Task statement =>
Scan the records for the string "black"; copy each line where it occurs.

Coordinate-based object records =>

Content starts

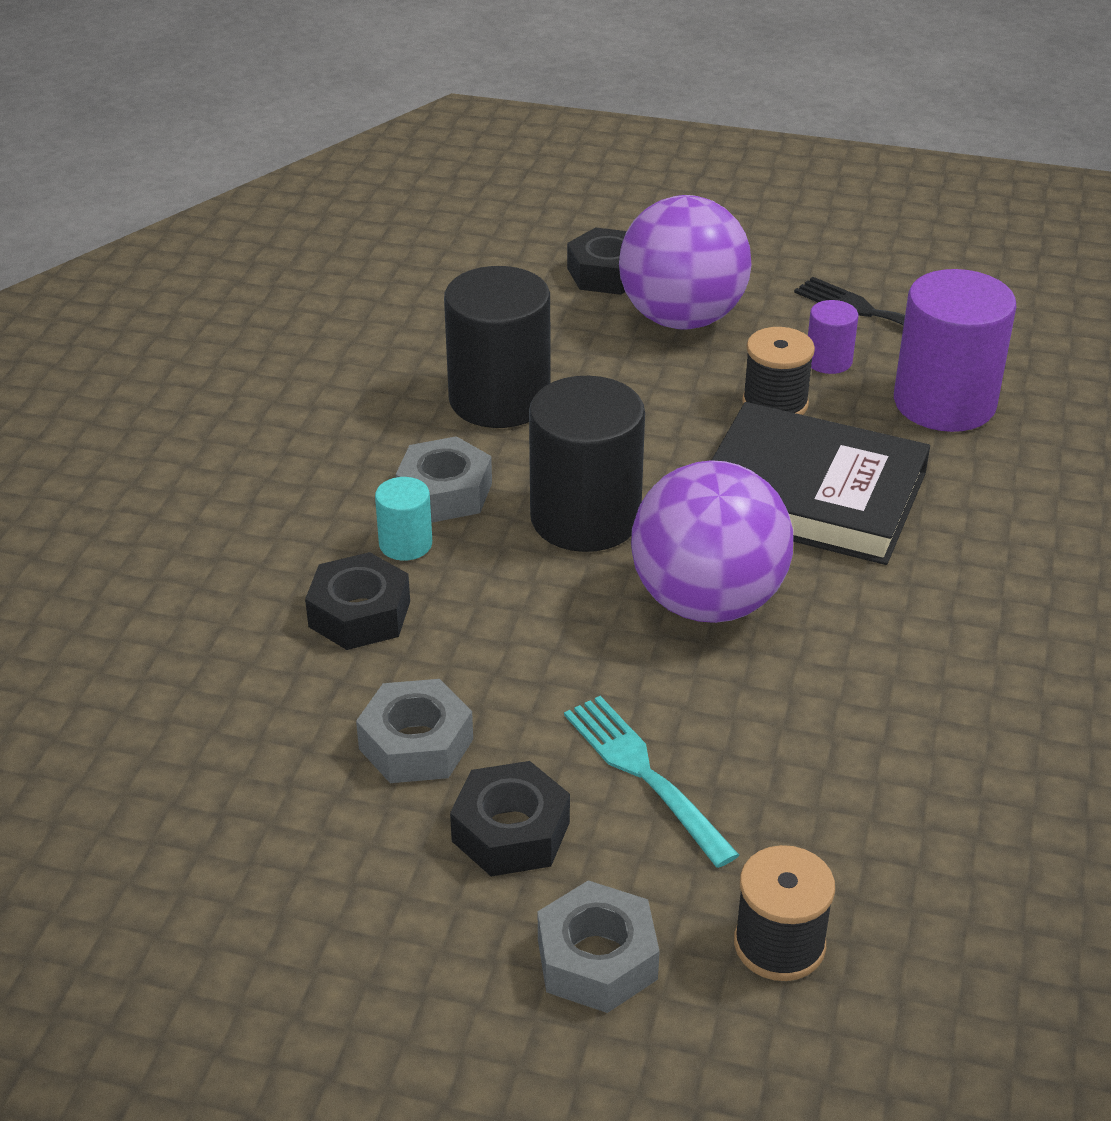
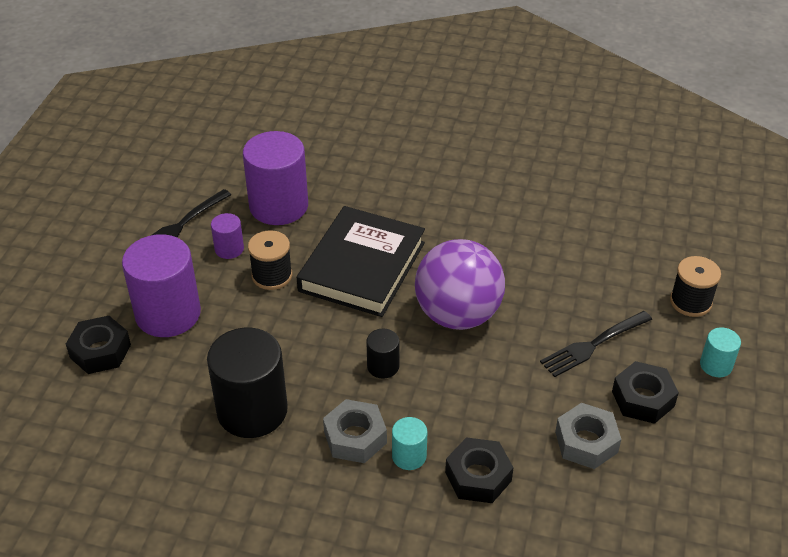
camera: 90 degrees left, 5 degrees up
(585, 518) = (383, 366): black cylinder -> black cylinder, size x0.47
(597, 959) = (716, 365): grey nut -> turquoise cylinder
(646, 775) = (594, 344): turquoise fork -> black fork
(682, 318) = (168, 314): purple ball -> purple cylinder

Content ends

Response to the task =>
(585, 518) = (383, 366): black cylinder -> black cylinder, size x0.47
(646, 775) = (594, 344): turquoise fork -> black fork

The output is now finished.